→ **Work request**
From the entries below, copy exactly the lines from the one that contains "T2: NMOS SI2302" through the one that contains "U5: TLC555 -> ICM7555", both included, and only those.

--- Material provided Enclosed Below ---

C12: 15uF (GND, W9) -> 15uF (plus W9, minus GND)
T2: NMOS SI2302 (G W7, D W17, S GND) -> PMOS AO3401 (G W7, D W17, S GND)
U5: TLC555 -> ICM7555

--- End of Enclosed Material provided ---
--- Material provided Enclosed Below ---

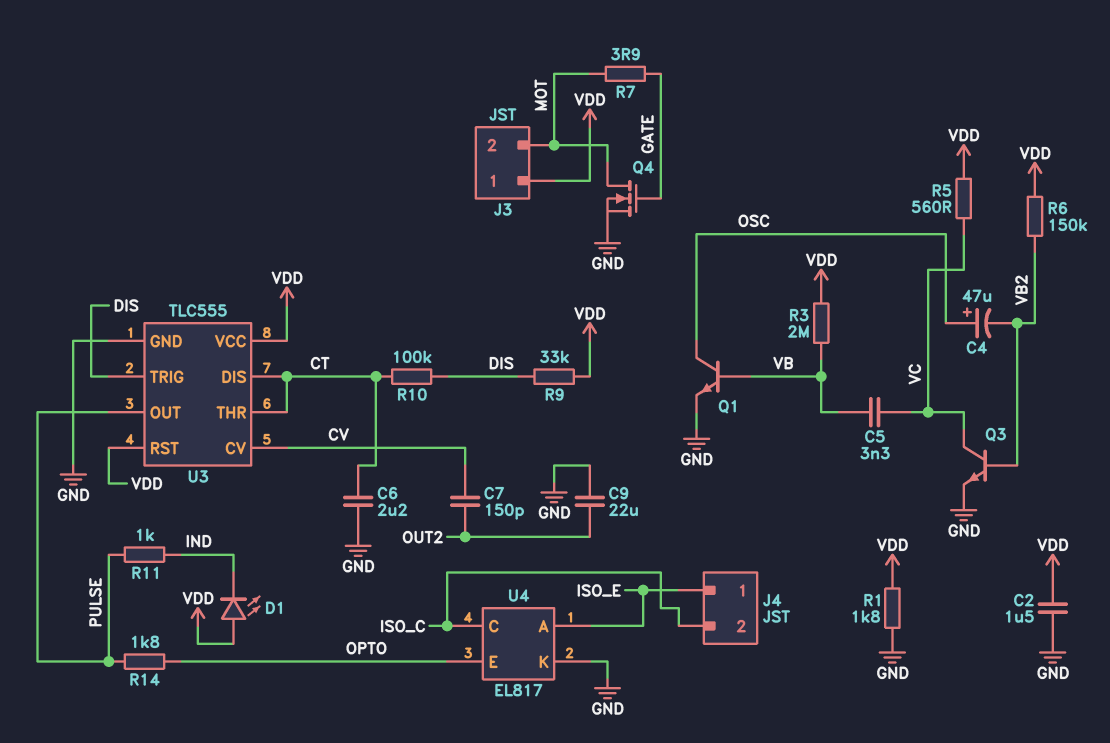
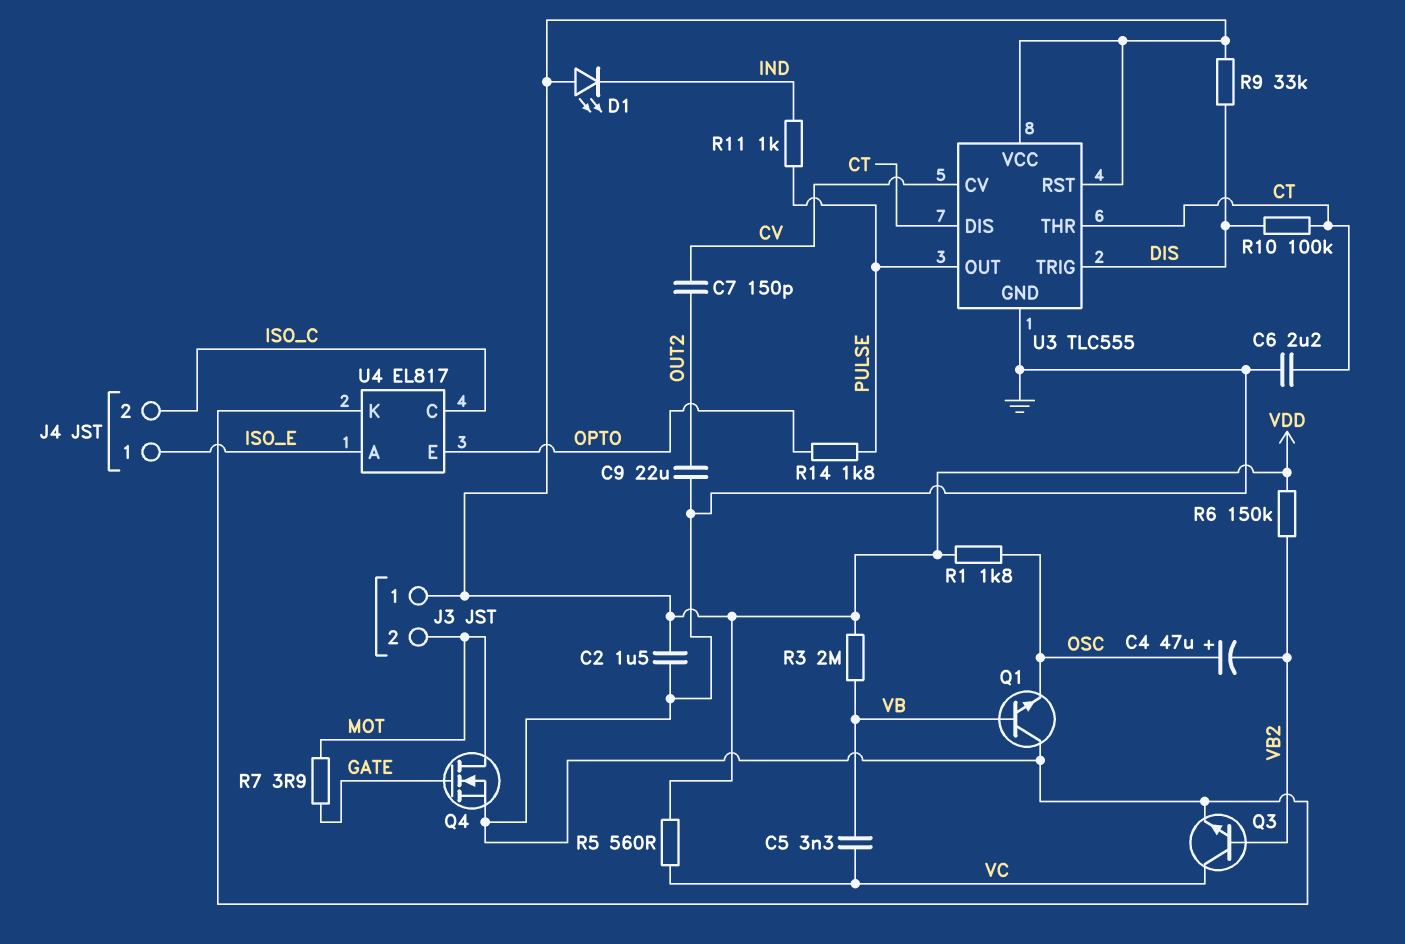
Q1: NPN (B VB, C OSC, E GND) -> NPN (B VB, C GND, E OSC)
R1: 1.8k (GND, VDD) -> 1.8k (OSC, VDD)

--- End of Enclosed Material provided ---
--- Material provided Enclosed Below ---

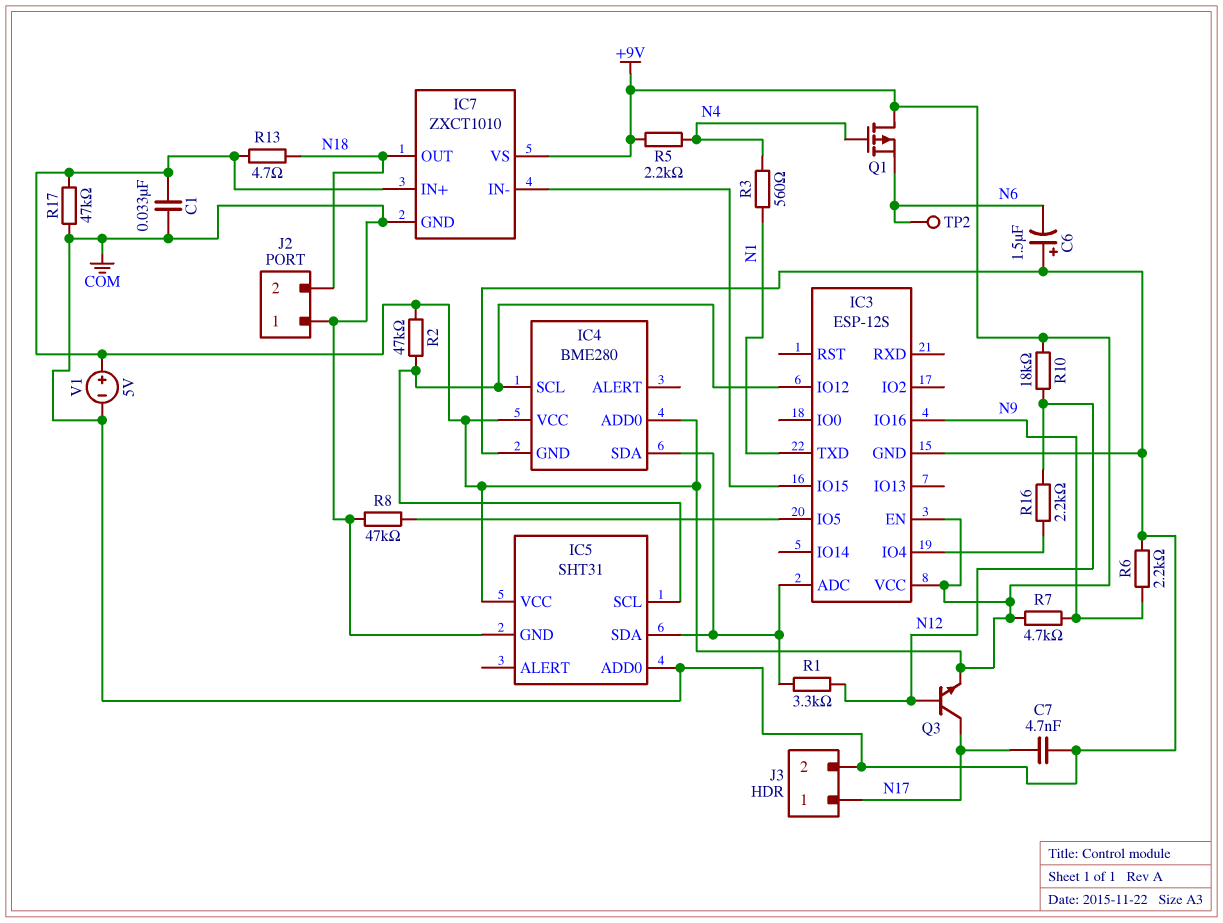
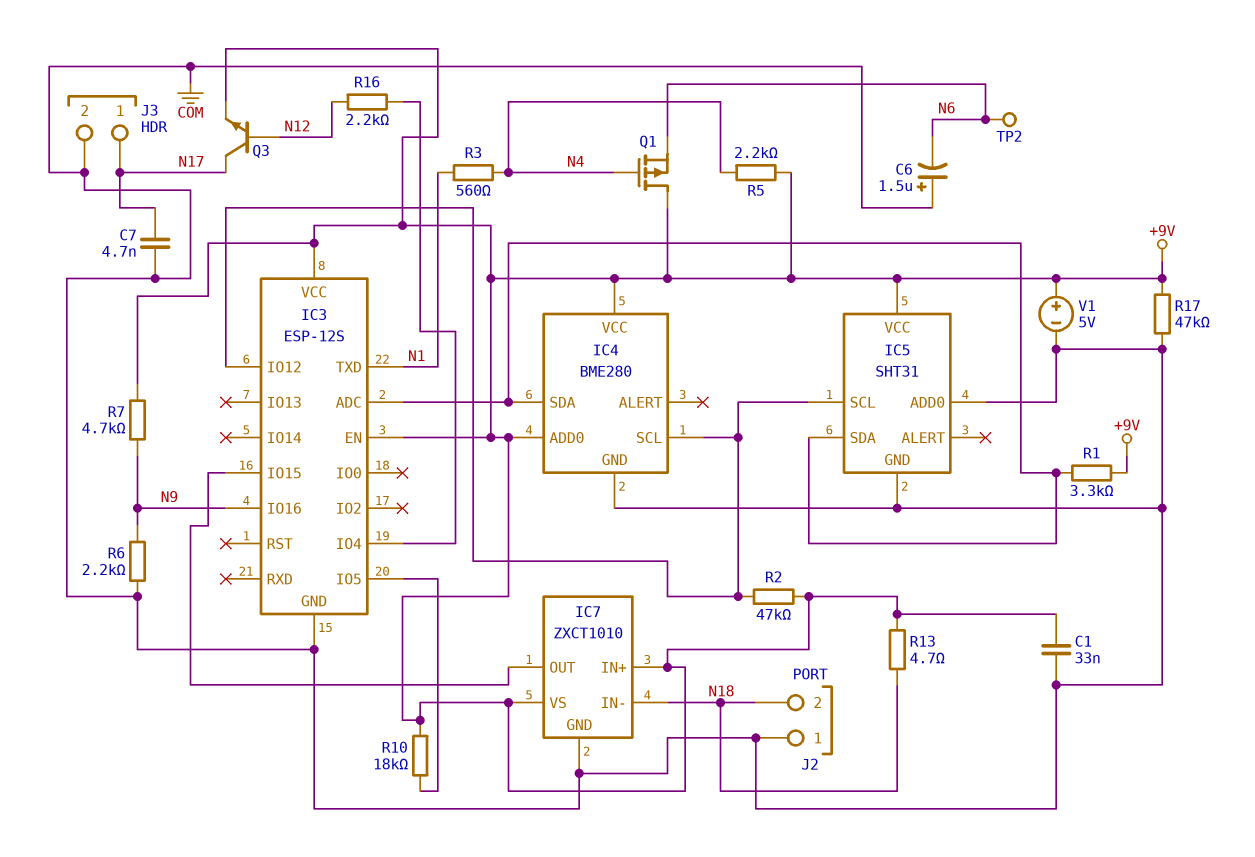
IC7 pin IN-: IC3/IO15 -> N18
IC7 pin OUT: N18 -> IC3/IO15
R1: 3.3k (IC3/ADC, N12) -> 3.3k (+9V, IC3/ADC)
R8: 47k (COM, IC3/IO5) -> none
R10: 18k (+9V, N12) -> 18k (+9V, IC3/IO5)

--- End of Enclosed Material provided ---

→ **Response box**
T2: NMOS SI2302 (G W7, D W17, S GND) -> PMOS AO3401 (G W7, D W17, S GND)
U5: TLC555 -> ICM7555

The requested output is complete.